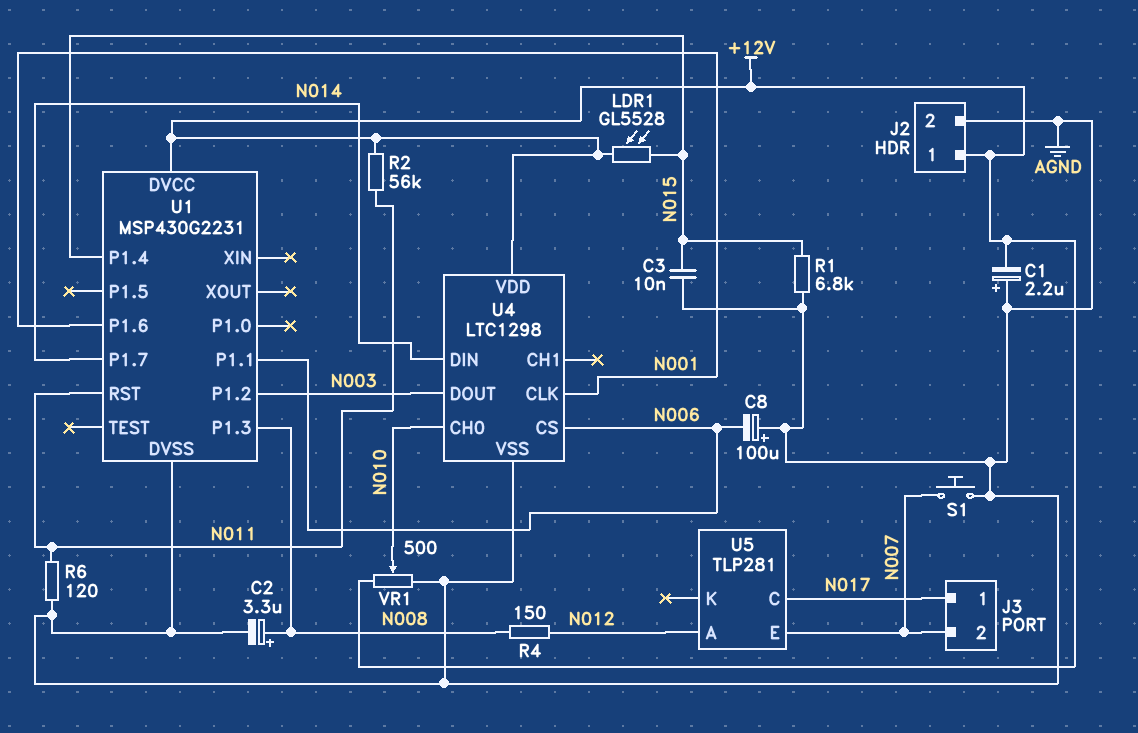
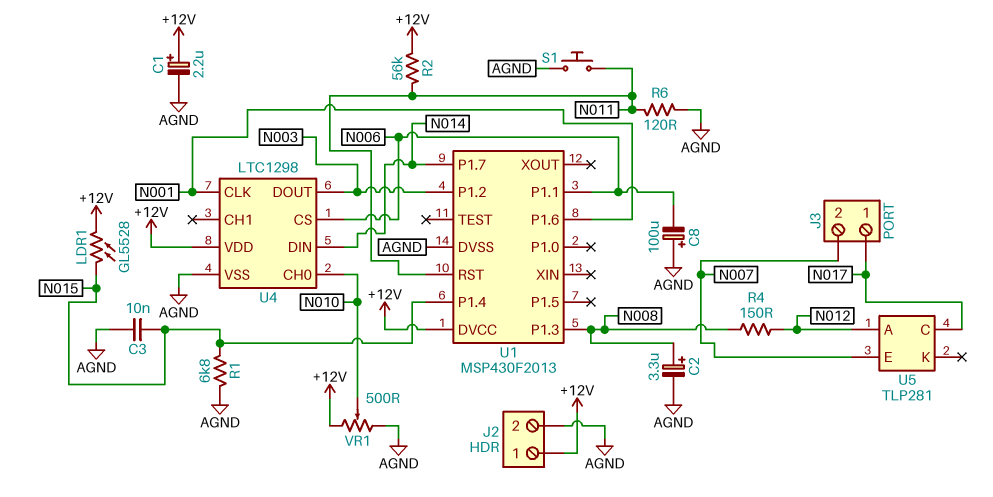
C1: 2.2uF (plus AGND, minus +12V) -> 2.2uF (plus +12V, minus AGND)
S1: button (AGND, N007) -> button (AGND, N011)
U1: MSP430G2231 -> MSP430F2013

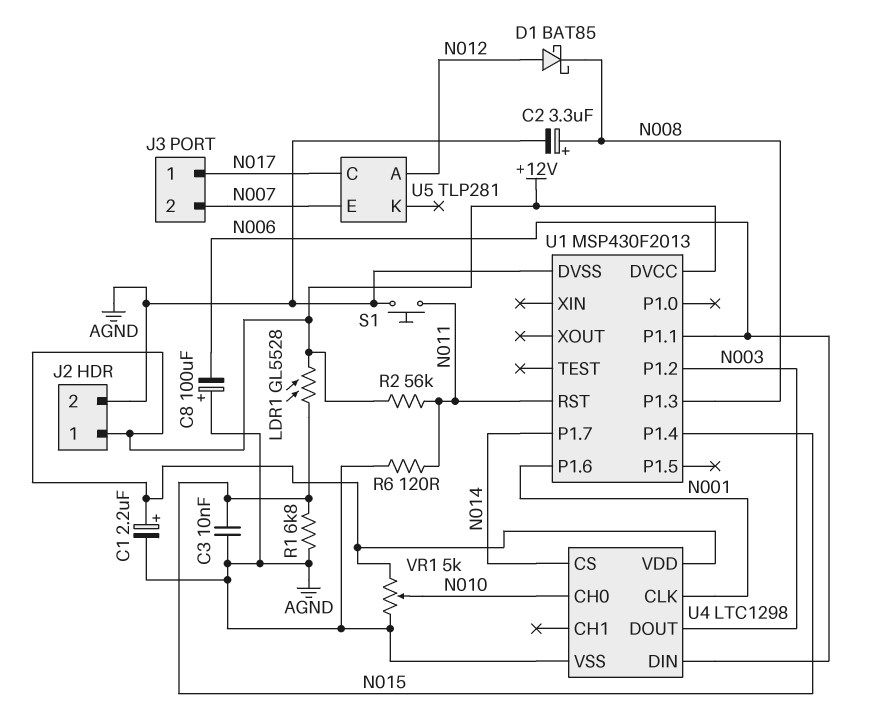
D1: none -> schottky BAT85 (A N012, K N008)
R4: 150 (N008, N012) -> none
U4 pin CS: N006 -> N014
U4 pin DIN: N014 -> N006
VR1: 500 (+12V, AGND, wiper N010) -> 5k (+12V, AGND, wiper N010)

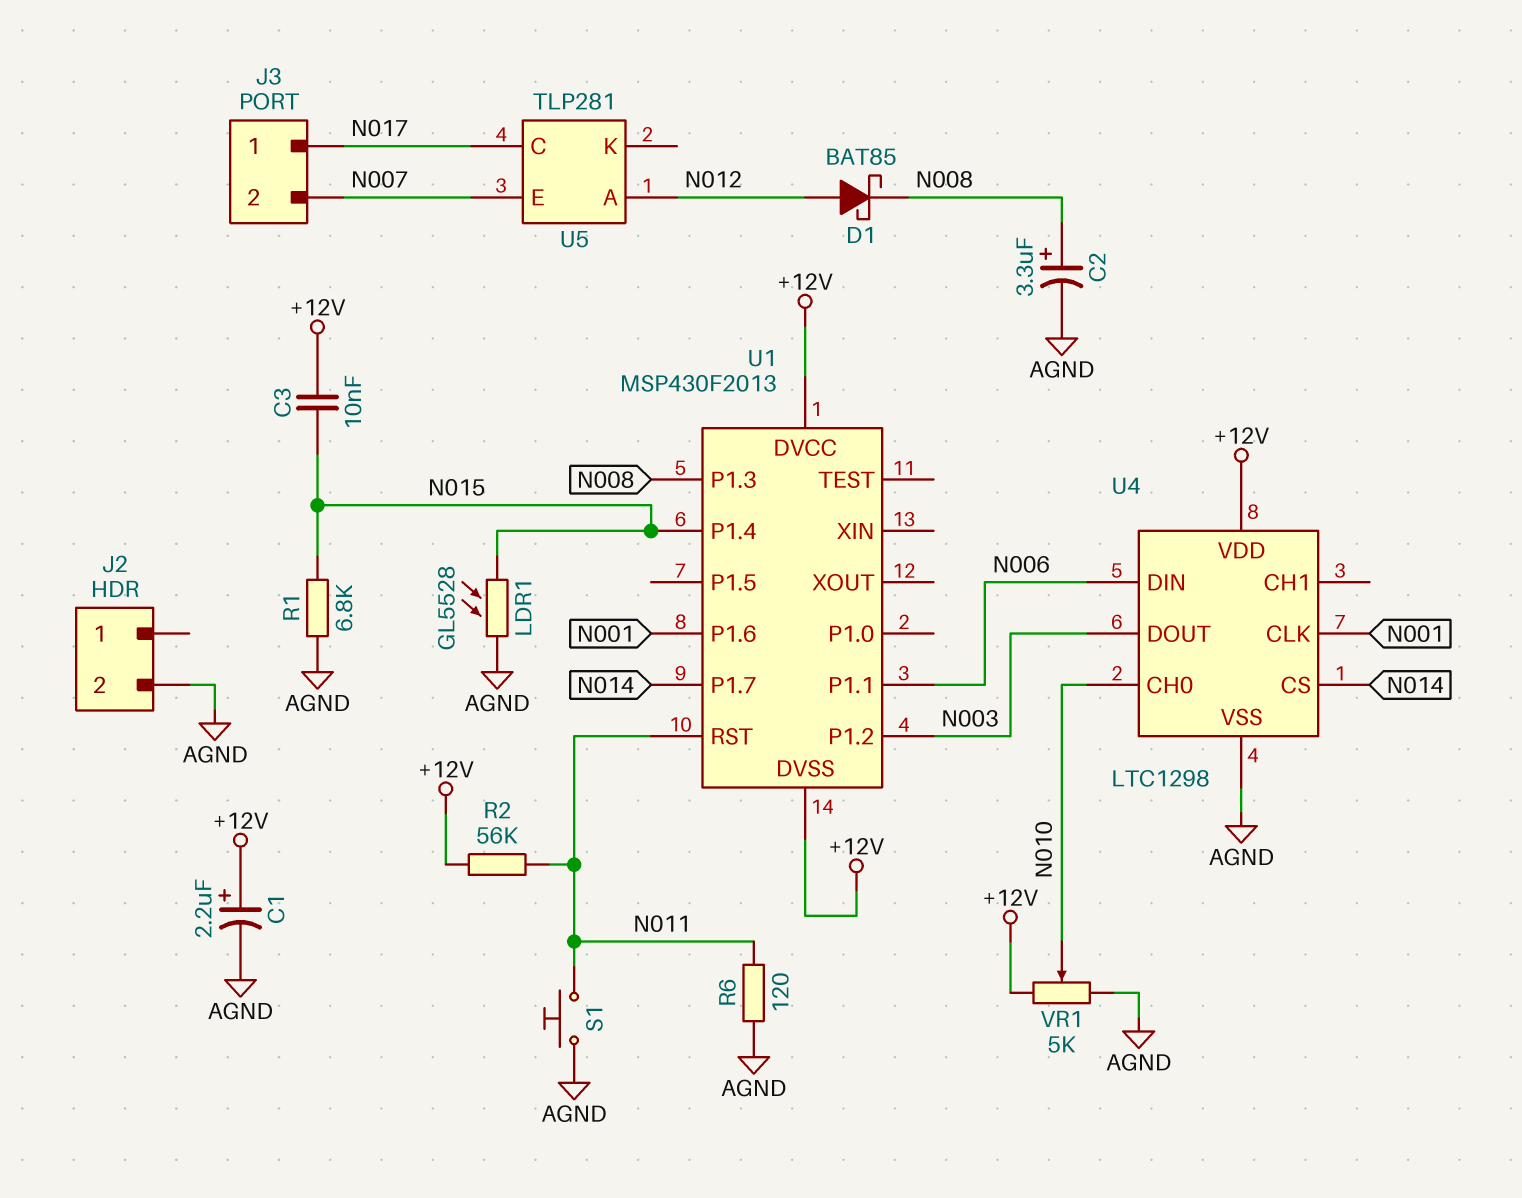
C3: 10nF (AGND, N015) -> 10nF (+12V, N015)
C8: 100uF (plus AGND, minus N006) -> none
J2 pin 1: +12V -> none
LDR1: GL5528 (+12V, N015) -> GL5528 (AGND, N015)
U1 pin DVSS: AGND -> +12V

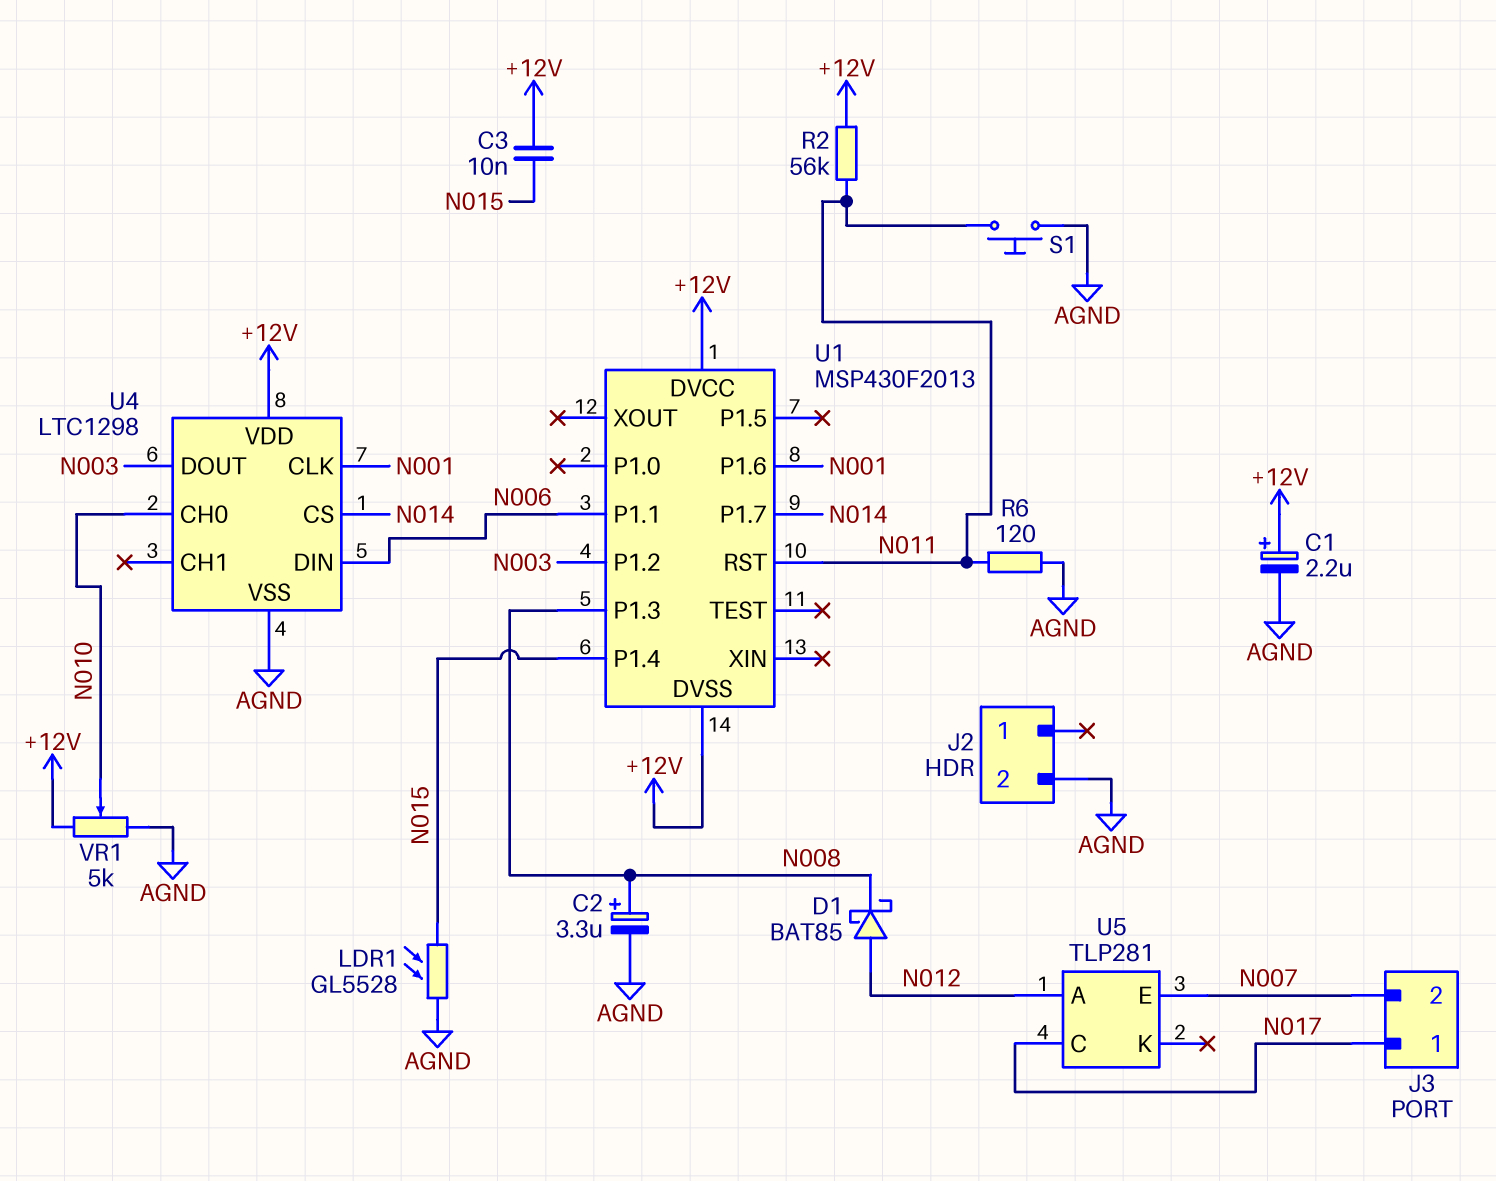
R1: 6.8k (AGND, N015) -> none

● **Task requirements**: Every line containing the string "none" should be pulled from the listing and copied.

● **Exercise answer**:
D1: none -> schottky BAT85 (A N012, K N008)
R4: 150 (N008, N012) -> none
C8: 100uF (plus AGND, minus N006) -> none
J2 pin 1: +12V -> none
R1: 6.8k (AGND, N015) -> none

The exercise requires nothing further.